> TO DO
Write the listing out again word for word, leaving each picture behind.

> RECORDS SUPPLIED
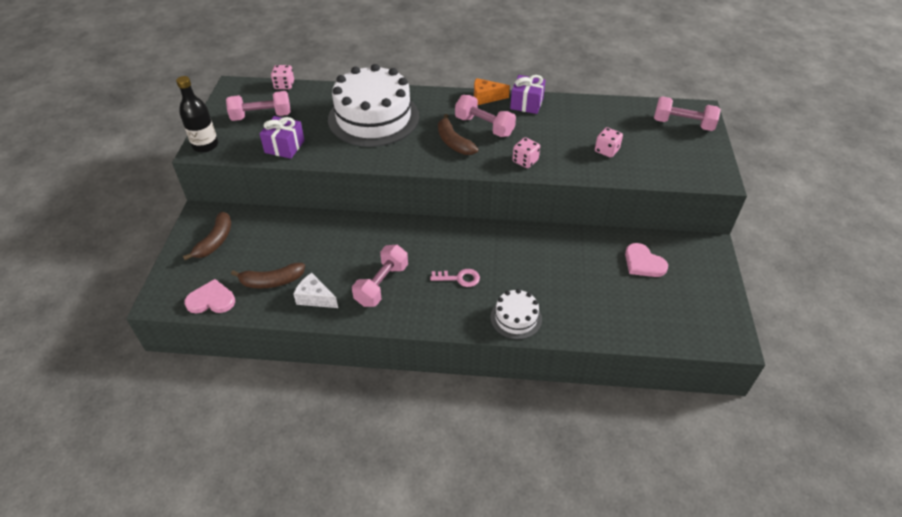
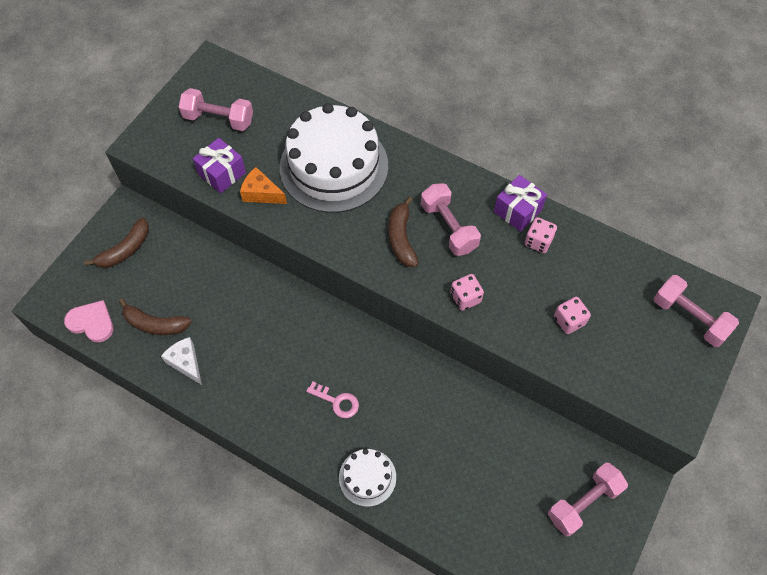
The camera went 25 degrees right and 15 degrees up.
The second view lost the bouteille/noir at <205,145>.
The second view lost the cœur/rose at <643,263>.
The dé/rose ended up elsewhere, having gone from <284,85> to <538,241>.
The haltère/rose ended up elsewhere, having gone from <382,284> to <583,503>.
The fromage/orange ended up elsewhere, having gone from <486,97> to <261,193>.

> EXPECTED OUTPUT
The camera went 25 degrees right and 15 degrees up.
The second view lost the bouteille/noir at <205,145>.
The second view lost the cœur/rose at <643,263>.
The dé/rose ended up elsewhere, having gone from <284,85> to <538,241>.
The haltère/rose ended up elsewhere, having gone from <382,284> to <583,503>.
The fromage/orange ended up elsewhere, having gone from <486,97> to <261,193>.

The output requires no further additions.